> _What needs to be done_
Every line that includes the word "left" needs to be copied from the listing.
(Beginning of Task material)
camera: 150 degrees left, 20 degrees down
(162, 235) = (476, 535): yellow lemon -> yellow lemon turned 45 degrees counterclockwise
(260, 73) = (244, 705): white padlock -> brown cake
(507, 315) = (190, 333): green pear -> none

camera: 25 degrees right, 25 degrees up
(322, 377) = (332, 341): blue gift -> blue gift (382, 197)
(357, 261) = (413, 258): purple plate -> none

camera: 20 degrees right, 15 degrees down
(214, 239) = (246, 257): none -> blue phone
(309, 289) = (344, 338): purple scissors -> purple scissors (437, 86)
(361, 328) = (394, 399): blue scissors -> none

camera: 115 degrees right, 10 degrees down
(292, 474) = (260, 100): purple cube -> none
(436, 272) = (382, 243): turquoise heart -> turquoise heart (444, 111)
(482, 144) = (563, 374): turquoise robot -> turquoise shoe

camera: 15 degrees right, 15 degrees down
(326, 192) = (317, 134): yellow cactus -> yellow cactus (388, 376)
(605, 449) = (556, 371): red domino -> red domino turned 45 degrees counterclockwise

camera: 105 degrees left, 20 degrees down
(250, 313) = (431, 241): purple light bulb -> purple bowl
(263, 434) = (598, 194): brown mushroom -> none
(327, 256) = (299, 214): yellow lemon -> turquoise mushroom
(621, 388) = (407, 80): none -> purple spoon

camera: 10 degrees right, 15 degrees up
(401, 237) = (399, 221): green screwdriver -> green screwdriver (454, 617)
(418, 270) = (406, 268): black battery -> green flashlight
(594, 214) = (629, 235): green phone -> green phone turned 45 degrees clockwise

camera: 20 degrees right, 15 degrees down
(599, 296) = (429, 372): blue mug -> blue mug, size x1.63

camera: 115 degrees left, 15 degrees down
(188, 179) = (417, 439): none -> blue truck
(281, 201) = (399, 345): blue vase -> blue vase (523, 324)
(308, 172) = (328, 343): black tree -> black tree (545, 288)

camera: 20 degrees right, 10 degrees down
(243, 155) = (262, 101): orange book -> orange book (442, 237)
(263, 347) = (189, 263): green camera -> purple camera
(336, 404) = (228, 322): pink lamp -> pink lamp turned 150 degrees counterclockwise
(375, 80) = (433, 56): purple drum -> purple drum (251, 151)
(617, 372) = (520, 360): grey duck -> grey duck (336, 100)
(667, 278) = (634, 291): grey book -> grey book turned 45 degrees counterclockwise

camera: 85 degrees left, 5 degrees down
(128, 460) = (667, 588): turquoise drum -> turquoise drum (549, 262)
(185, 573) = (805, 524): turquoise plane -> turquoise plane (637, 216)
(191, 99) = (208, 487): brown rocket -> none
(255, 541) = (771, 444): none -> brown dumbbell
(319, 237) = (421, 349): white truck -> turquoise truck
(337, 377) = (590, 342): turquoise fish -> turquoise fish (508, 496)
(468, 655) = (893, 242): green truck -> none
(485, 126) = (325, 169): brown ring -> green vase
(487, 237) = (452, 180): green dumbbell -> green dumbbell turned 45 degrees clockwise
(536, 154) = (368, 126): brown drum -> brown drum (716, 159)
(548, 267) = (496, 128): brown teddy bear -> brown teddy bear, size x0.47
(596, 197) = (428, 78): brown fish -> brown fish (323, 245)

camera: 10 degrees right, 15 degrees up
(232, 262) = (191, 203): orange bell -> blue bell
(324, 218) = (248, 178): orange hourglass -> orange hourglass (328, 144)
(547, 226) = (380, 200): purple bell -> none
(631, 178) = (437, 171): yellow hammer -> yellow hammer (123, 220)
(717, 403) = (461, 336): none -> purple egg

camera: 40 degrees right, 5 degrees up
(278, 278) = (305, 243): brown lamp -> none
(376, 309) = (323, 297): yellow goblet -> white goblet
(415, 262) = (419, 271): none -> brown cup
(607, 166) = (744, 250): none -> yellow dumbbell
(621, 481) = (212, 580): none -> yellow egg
(End of Task material)
> _Your solution_
camera: 150 degrees left, 20 degrees down
camera: 105 degrees left, 20 degrees down
camera: 115 degrees left, 15 degrees down
camera: 85 degrees left, 5 degrees down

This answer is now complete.